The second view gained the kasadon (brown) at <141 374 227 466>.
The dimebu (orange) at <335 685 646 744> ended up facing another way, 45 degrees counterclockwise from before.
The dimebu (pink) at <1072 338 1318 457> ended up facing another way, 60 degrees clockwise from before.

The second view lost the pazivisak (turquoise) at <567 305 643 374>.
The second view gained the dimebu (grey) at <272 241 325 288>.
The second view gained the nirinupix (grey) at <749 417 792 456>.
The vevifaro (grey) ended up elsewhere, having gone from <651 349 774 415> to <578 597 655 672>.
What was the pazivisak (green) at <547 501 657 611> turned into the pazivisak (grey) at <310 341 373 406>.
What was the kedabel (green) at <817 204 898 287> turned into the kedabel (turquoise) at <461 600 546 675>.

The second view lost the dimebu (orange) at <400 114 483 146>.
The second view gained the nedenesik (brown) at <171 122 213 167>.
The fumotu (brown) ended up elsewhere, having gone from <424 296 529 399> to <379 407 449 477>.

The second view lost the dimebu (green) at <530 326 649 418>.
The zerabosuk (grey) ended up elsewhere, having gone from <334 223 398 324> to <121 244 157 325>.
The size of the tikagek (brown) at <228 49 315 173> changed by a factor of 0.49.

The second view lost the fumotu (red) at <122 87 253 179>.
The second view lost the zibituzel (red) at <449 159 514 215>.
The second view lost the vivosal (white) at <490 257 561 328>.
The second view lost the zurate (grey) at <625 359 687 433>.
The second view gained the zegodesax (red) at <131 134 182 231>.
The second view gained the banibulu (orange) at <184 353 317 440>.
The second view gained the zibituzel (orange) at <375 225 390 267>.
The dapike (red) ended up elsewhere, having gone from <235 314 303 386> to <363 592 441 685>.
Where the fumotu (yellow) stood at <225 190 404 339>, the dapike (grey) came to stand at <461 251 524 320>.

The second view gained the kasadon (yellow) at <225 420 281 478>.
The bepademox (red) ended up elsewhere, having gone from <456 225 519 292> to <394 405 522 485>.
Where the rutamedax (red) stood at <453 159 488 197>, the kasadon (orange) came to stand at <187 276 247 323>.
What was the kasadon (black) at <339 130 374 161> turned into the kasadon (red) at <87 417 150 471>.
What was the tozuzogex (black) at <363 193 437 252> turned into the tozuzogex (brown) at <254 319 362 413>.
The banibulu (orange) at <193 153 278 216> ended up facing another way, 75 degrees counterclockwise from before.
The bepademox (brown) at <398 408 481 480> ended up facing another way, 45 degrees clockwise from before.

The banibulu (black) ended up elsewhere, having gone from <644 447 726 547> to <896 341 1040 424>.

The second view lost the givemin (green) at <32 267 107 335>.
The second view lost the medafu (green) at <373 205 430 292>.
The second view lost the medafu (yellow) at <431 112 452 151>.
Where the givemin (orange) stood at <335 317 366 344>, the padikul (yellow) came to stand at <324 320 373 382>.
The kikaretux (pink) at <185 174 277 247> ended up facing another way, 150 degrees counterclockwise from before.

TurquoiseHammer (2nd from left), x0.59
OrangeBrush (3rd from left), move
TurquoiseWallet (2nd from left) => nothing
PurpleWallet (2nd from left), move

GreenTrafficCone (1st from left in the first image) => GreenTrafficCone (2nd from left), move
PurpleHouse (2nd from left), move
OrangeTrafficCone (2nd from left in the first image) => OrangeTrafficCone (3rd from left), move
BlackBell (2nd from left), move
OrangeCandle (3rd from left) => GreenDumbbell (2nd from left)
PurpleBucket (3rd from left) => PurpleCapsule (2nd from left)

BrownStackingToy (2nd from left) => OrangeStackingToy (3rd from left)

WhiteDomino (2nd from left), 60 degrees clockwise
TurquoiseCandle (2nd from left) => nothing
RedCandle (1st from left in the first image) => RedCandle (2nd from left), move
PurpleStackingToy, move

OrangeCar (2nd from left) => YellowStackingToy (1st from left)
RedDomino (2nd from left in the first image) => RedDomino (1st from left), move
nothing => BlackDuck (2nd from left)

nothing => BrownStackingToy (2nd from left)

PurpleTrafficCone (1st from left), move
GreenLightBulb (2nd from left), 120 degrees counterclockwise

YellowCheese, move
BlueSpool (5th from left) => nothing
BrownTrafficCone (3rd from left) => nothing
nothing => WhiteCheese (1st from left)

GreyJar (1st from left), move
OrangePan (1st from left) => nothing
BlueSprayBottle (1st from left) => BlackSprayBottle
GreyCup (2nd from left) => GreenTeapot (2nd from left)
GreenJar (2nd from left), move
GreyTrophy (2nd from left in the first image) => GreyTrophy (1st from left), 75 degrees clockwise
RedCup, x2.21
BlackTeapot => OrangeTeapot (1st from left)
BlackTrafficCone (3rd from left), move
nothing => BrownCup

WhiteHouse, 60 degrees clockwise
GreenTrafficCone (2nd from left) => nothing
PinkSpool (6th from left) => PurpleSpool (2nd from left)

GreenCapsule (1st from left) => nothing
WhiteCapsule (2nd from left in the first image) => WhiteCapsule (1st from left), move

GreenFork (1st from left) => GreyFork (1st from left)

Task
Taking the records from the top, repeat each line exactly until you have repeated the line that contains "The dimebu (orange) at <335".

Written solution
The second view gained the kasadon (brown) at <141 374 227 466>.
The dimebu (orange) at <335 685 646 744> ended up facing another way, 45 degrees counterclockwise from before.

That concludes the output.